● **Problem to solve**: With pictures left out, return only the lines from the line containing "orange round brick" through the end of the material below, both included.

Content starts

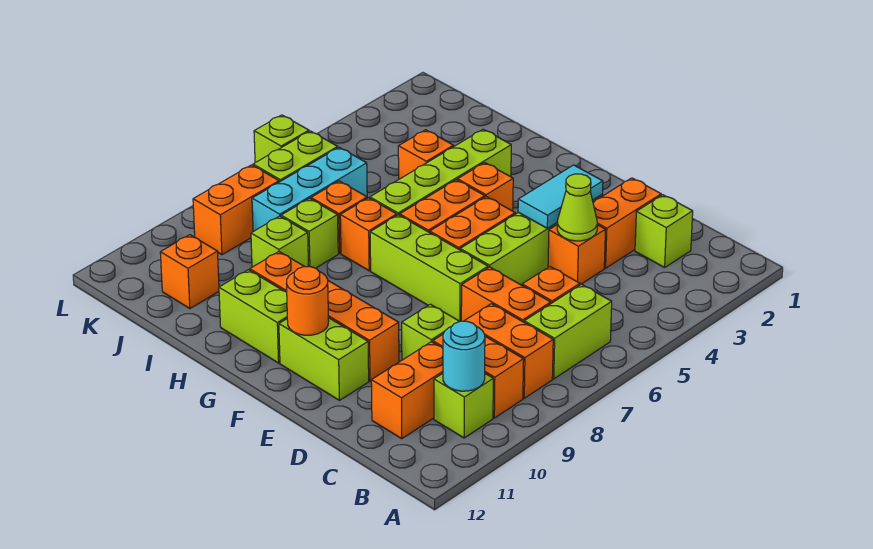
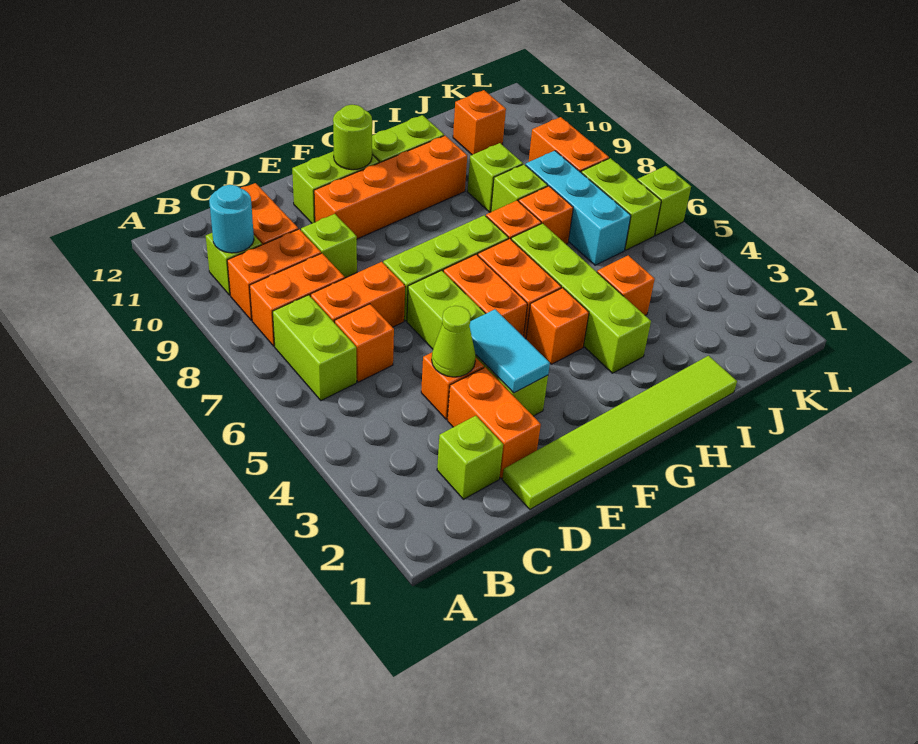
none -> lime tile D1:I1 level 1
orange round brick F11 level 2 -> lime round brick F11 level 2

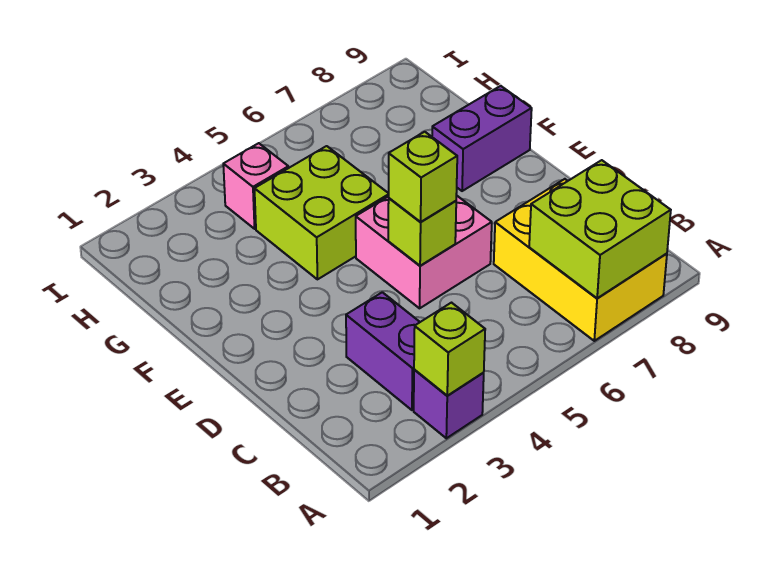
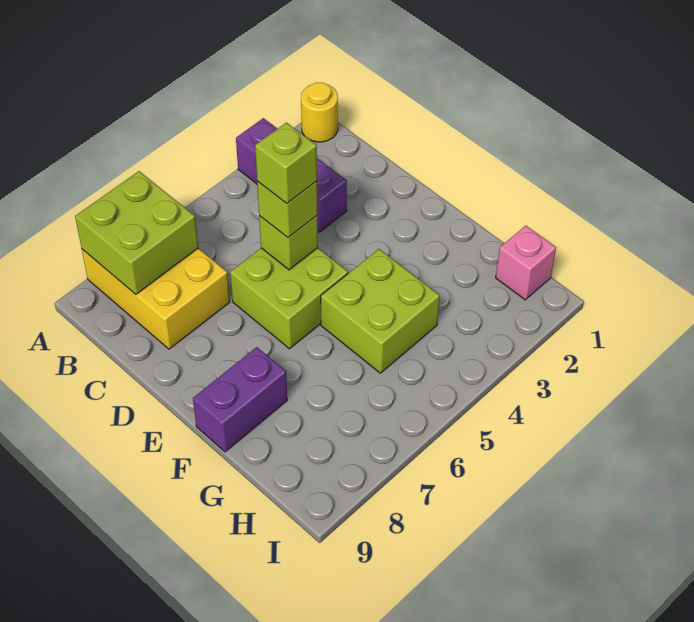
none -> yellow round brick A1 level 1
lime brick A3 level 2 -> lime brick D5 level 4
pink brick D5:E6 level 1 -> lime brick D5:E6 level 1
pink brick H4 level 1 -> pink brick H1 level 1

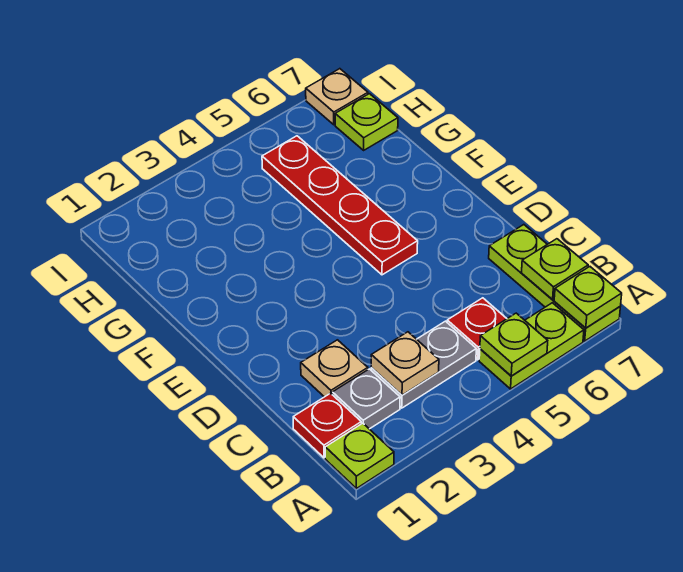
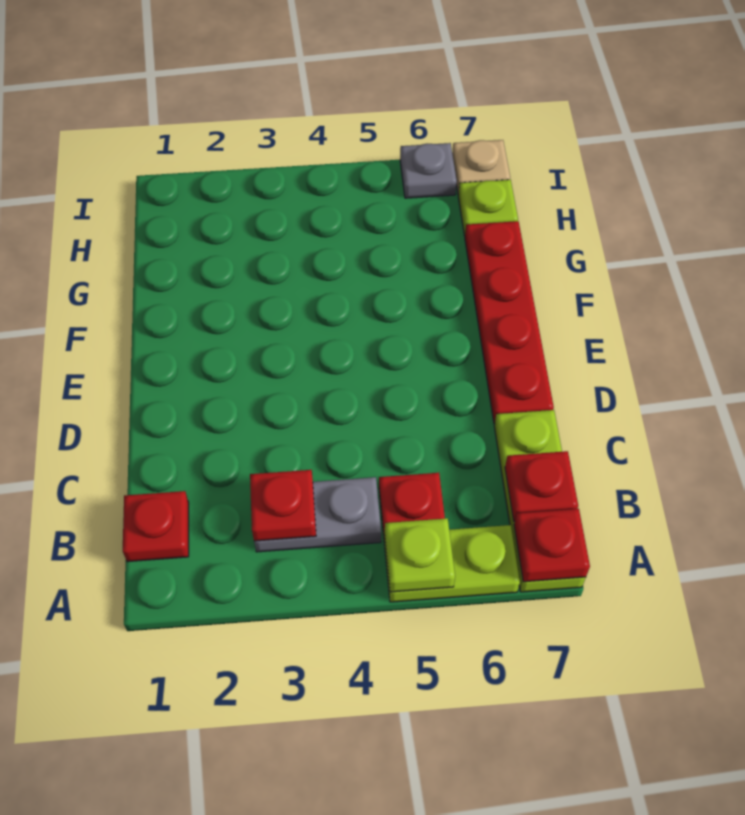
lime plate A1 level 1 -> none
lime plate A7 level 2 -> red plate A7 level 2
grey plate B2 level 1 -> grey plate I6 level 1
tan plate B3 level 2 -> red plate B3 level 2
lime plate B7 level 2 -> red plate B7 level 2
tan plate C2 level 1 -> none
red plate E5:H5 level 1 -> red plate D7:G7 level 1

Content ends

● **Exercise response**:
orange round brick F11 level 2 -> lime round brick F11 level 2

none -> yellow round brick A1 level 1
lime brick A3 level 2 -> lime brick D5 level 4
pink brick D5:E6 level 1 -> lime brick D5:E6 level 1
pink brick H4 level 1 -> pink brick H1 level 1

lime plate A1 level 1 -> none
lime plate A7 level 2 -> red plate A7 level 2
grey plate B2 level 1 -> grey plate I6 level 1
tan plate B3 level 2 -> red plate B3 level 2
lime plate B7 level 2 -> red plate B7 level 2
tan plate C2 level 1 -> none
red plate E5:H5 level 1 -> red plate D7:G7 level 1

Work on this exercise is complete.